From first line to last, transcribe the listing exactly and skip any image.

%%

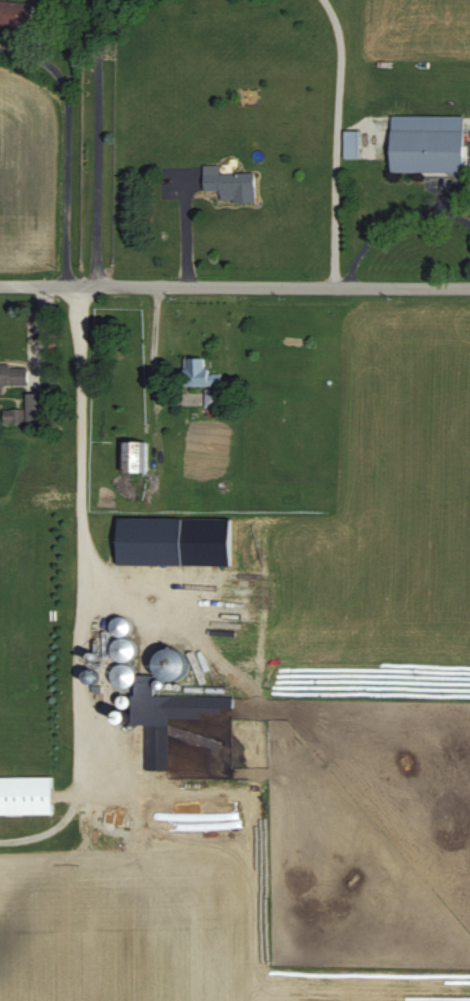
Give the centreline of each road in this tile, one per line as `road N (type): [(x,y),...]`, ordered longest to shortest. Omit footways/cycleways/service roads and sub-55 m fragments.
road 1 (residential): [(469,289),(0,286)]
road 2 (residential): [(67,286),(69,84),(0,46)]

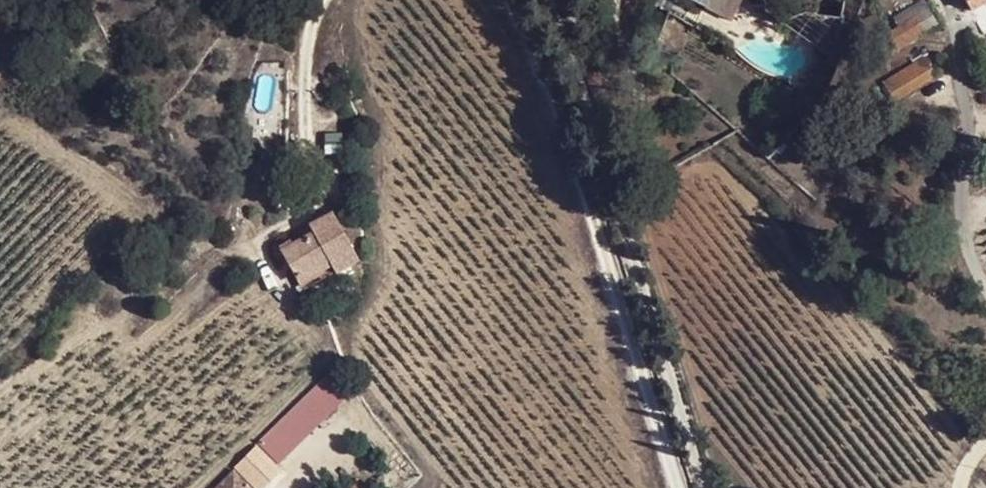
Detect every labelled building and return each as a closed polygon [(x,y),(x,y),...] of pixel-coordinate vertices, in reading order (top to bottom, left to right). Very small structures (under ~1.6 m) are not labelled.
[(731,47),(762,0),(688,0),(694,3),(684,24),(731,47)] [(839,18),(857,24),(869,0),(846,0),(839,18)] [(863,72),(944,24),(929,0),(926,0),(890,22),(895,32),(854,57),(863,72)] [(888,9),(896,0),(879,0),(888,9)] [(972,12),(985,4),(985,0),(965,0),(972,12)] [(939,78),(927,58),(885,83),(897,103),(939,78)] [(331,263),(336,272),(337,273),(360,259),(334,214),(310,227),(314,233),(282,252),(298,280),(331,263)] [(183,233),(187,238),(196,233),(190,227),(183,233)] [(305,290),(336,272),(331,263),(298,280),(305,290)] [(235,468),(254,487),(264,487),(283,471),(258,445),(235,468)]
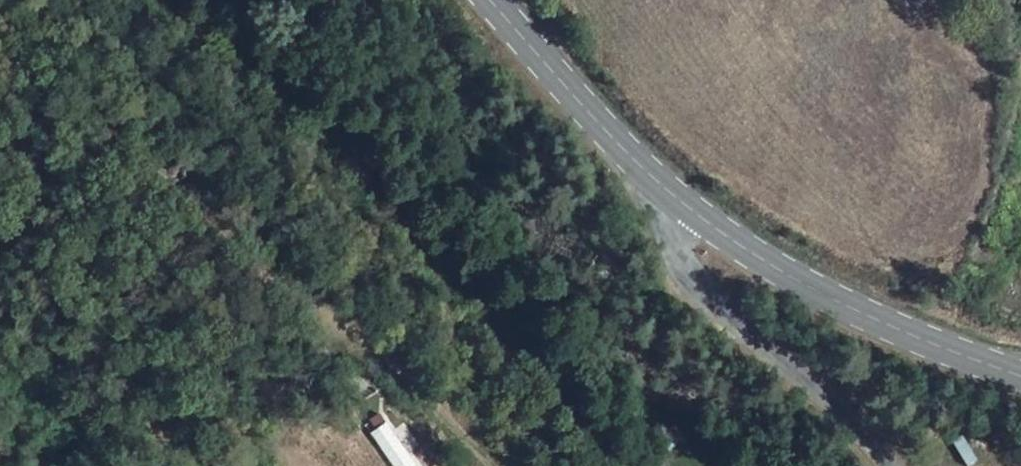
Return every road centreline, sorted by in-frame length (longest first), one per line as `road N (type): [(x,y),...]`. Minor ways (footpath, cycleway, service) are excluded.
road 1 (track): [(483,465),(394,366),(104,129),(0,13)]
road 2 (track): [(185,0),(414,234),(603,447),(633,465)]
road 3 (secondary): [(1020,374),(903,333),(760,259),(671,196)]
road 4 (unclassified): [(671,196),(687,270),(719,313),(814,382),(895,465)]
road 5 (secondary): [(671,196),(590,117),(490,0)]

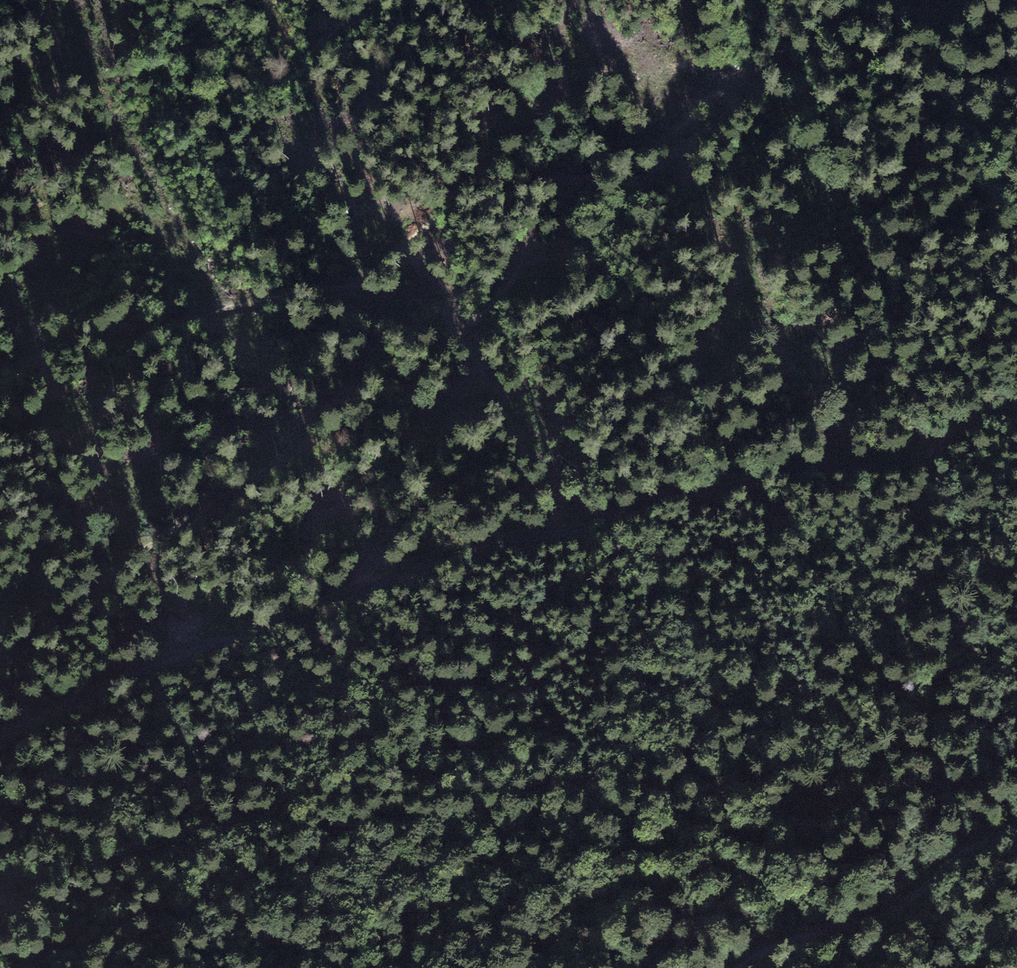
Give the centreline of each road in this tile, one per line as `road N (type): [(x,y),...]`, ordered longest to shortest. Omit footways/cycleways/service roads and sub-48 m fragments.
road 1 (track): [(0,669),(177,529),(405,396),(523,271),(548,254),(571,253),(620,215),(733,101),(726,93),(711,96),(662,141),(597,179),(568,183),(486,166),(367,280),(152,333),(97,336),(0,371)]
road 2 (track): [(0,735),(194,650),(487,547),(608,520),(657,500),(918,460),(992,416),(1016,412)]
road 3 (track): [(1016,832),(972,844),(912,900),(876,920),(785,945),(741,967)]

%%

> _Solution for this exercise_:
Give the centreline of each road in this tile, one per line as `road N (type): [(x,y),...]`, ordered longest to shortest. Omit footways/cycleways/service roads and sub-55 m fragments.
road 1 (residential): [(469,289),(0,286)]
road 2 (residential): [(67,286),(69,84),(0,46)]

Detect every labelled building and return each as a closed polygon [(x,y),(x,y),...] of pixel-coordinate vertices, in reading order (top to bottom, left to right). Very small structures (under ~1.6 m) are not labelled.
[(731,47),(762,0),(688,0),(694,3),(684,24),(731,47)] [(839,18),(857,24),(869,0),(846,0),(839,18)] [(863,72),(944,24),(929,0),(926,0),(890,22),(895,32),(854,57),(863,72)] [(888,9),(896,0),(879,0),(888,9)] [(972,12),(985,4),(985,0),(965,0),(972,12)] [(939,78),(927,58),(885,83),(897,103),(939,78)] [(331,263),(336,272),(337,273),(360,259),(334,214),(310,227),(314,233),(282,252),(298,280),(331,263)] [(183,233),(187,238),(196,233),(190,227),(183,233)] [(305,290),(336,272),(331,263),(298,280),(305,290)] [(235,468),(254,487),(264,487),(283,471),(258,445),(235,468)]
Return every road centreline, sorted by in-frame length (longest first), one per line as `road N (type): [(x,y),...]`. Minor ways (footpath, cycleway, service) are excluded.
road 1 (track): [(483,465),(394,366),(104,129),(0,13)]
road 2 (track): [(185,0),(414,234),(603,447),(633,465)]
road 3 (secondary): [(1020,374),(903,333),(760,259),(671,196)]
road 4 (unclassified): [(671,196),(687,270),(719,313),(814,382),(895,465)]
road 5 (secondary): [(671,196),(590,117),(490,0)]

Give the centreline of each road in this tile, one per line as `road N (type): [(x,y),...]`, ordered longest to shortest. Omit footways/cycleways/service roads and sub-48 m fragments.
road 1 (track): [(0,669),(177,529),(405,396),(523,271),(548,254),(571,253),(620,215),(733,101),(726,93),(711,96),(662,141),(597,179),(568,183),(486,166),(367,280),(152,333),(97,336),(0,371)]
road 2 (track): [(0,735),(194,650),(487,547),(608,520),(657,500),(918,460),(992,416),(1016,412)]
road 3 (track): [(1016,832),(972,844),(912,900),(876,920),(785,945),(741,967)]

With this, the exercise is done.